THE TASK: Find the lines in the records that carry the word "blue". Copy each one.

STORED DATA:
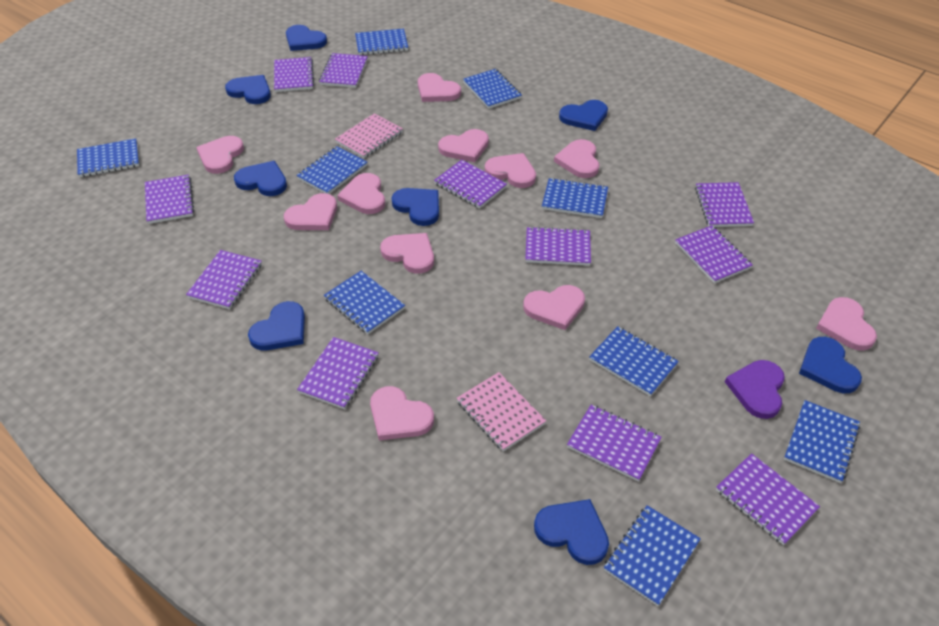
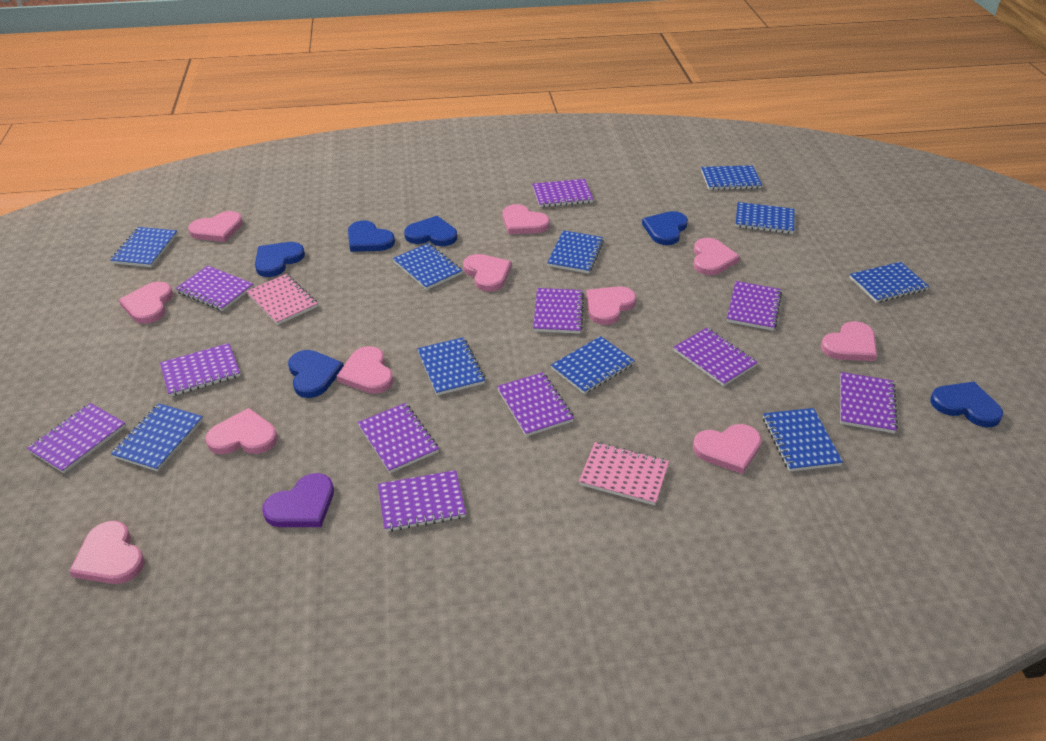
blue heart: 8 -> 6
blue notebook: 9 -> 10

* * *

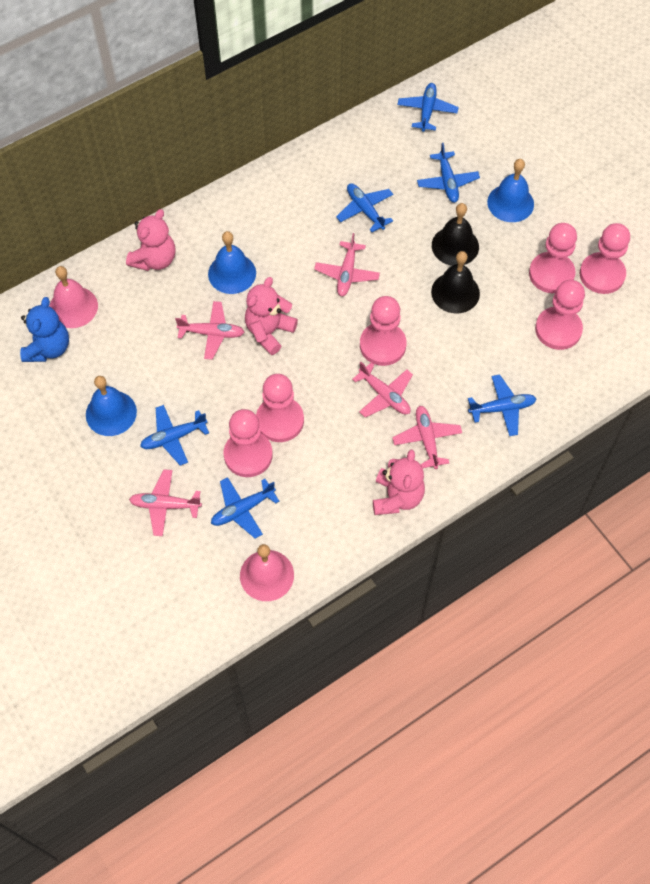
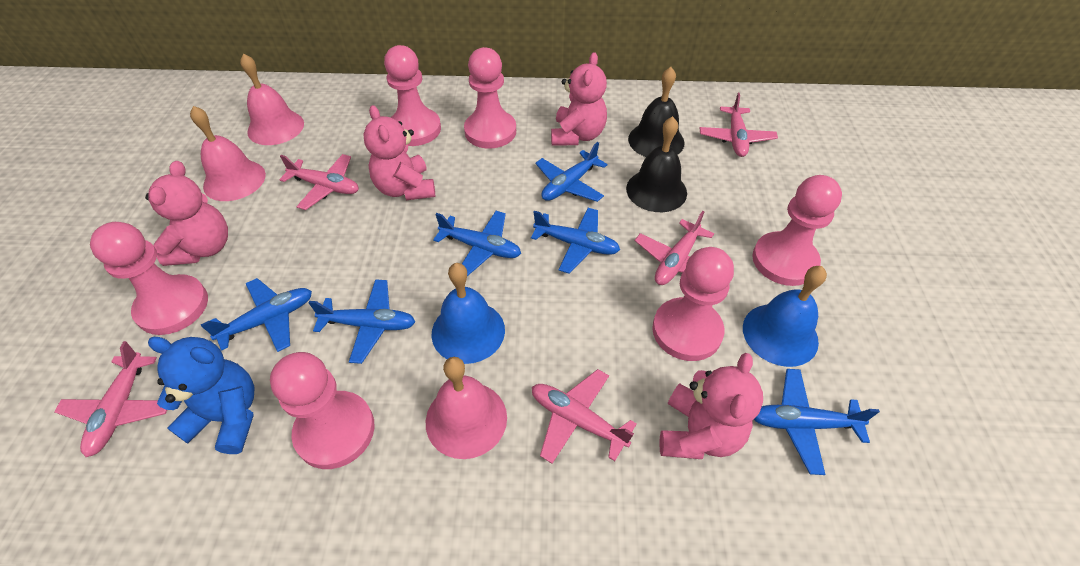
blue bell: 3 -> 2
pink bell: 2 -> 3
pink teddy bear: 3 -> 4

RESPONSE TO THIS EXERCISE:
blue heart: 8 -> 6
blue notebook: 9 -> 10
blue bell: 3 -> 2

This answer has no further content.